[Start of Attachment]

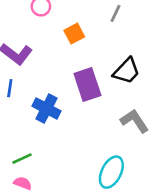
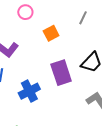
blue cross: (47, 109) -> (29, 91), turned 35

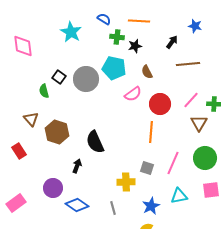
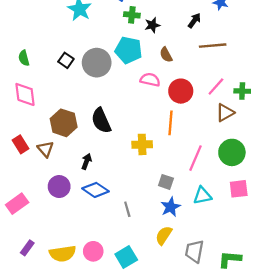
pink diamond: (23, 46) -> (25, 94), moved
green semicircle: (44, 91) -> (24, 58), moved
pink semicircle: (133, 94) -> (150, 80), turned -132
brown triangle: (31, 119) -> (45, 149), moved
brown triangle: (199, 123) -> (225, 113), turned 30
black semicircle: (95, 142) -> (101, 121), moved
gray square: (147, 168) -> (166, 182), moved
yellow cross: (126, 182) -> (142, 144), moved
blue diamond: (77, 205) -> (96, 190), moved

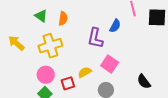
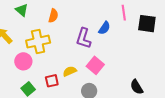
green triangle: (41, 16) -> (22, 10), moved
pink circle: (46, 75) -> (23, 61), moved
black semicircle: (144, 82) -> (137, 87), moved

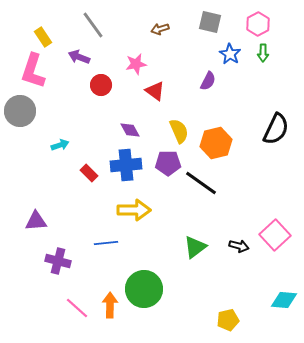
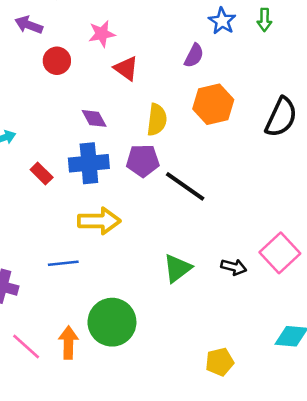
yellow semicircle: (179, 131) -> (157, 120), turned 30
orange hexagon: (216, 143) -> (213, 104), moved

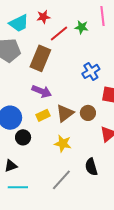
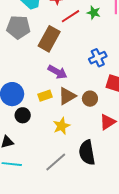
purple arrow: (42, 91) -> (57, 72), moved
yellow star: (63, 144) -> (61, 126), turned 30
black semicircle: (91, 167) -> (87, 153), size x1.4

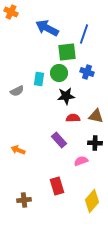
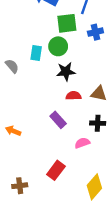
blue cross: (87, 72) -> (95, 32), moved, turned -32
gray semicircle: (17, 91) -> (12, 66), turned -104
red rectangle: (57, 186) -> (56, 170), turned 54

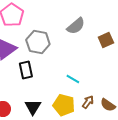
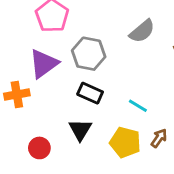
black rectangle: (26, 70) -> (90, 93), moved, turned -54
black triangle: (33, 107) -> (80, 130), moved

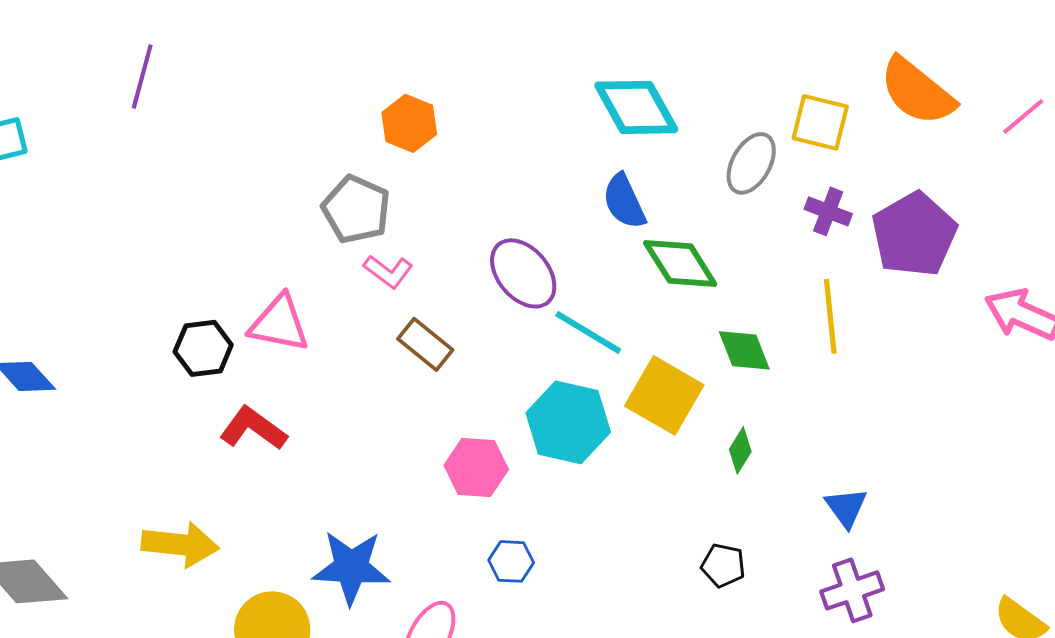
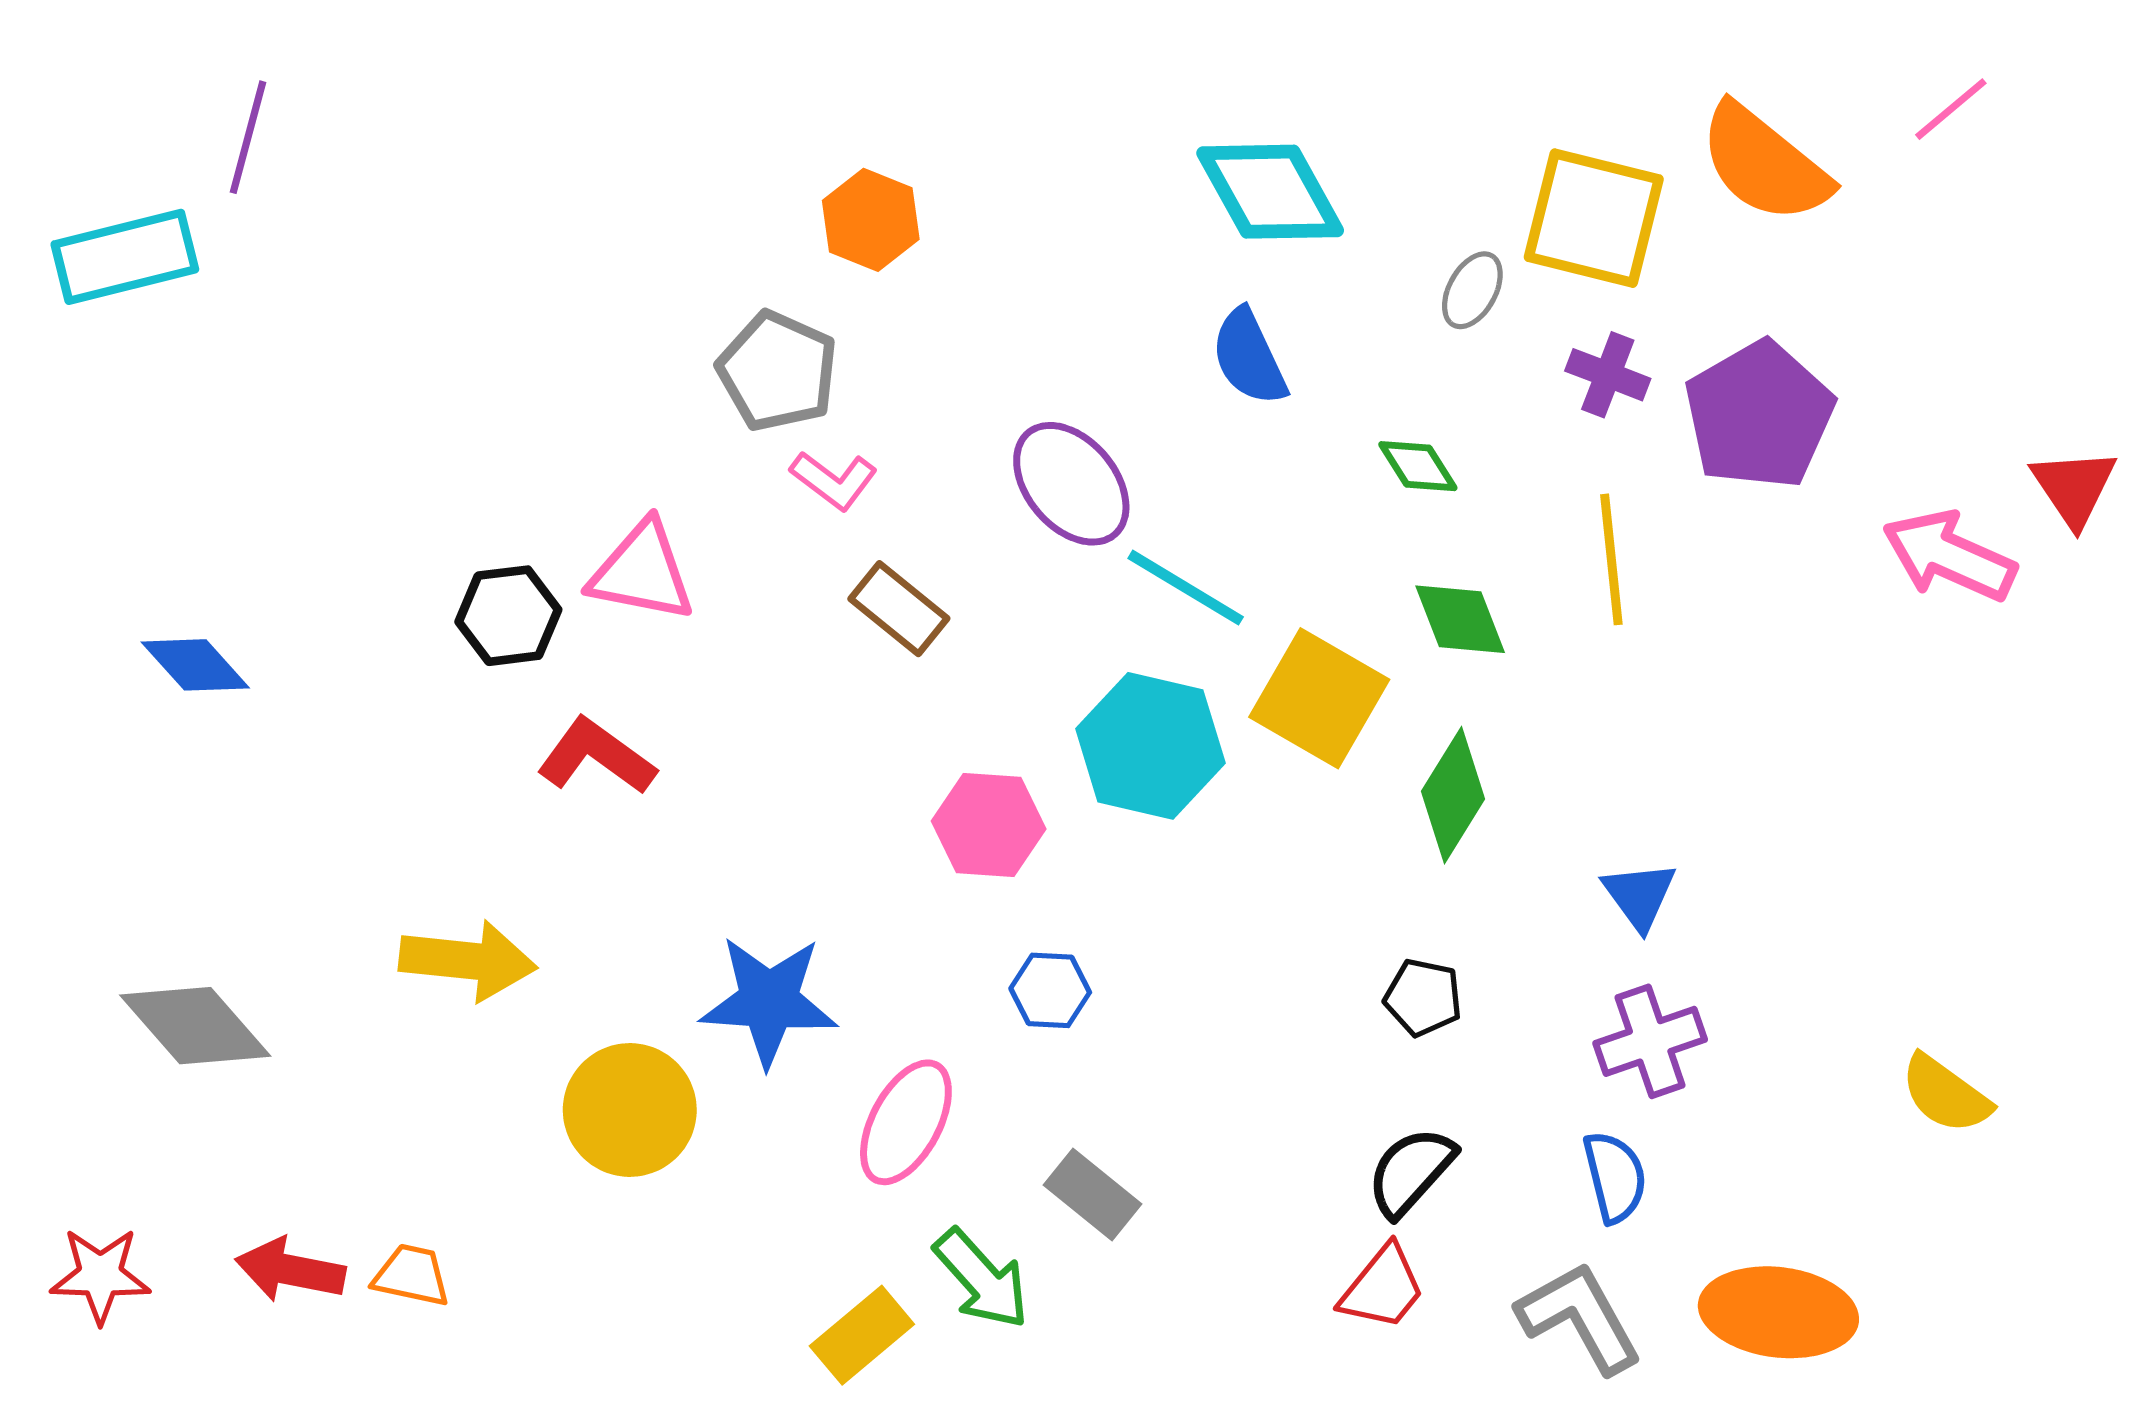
purple line: (142, 76) -> (248, 137), moved
pink line: (1023, 116) -> (1951, 109), moved
yellow square: (820, 122) -> (1594, 218), size x1.4
gray ellipse: (751, 163) -> (1472, 290), size x0.7
green diamond: (680, 263) -> (1418, 466), moved, size x0.6
green diamond: (740, 450) -> (1453, 795), size x1.6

[End of Attachment]

Exercise
The answer should contain only the lines from the one with "black triangle: (33, 107) -> (80, 130), moved" through the last line of the material, given word for word and without pictures.

Answer
black triangle: (33, 107) -> (80, 130), moved

purple line: (142, 76) -> (248, 137), moved
pink line: (1023, 116) -> (1951, 109), moved
yellow square: (820, 122) -> (1594, 218), size x1.4
gray ellipse: (751, 163) -> (1472, 290), size x0.7
green diamond: (680, 263) -> (1418, 466), moved, size x0.6
green diamond: (740, 450) -> (1453, 795), size x1.6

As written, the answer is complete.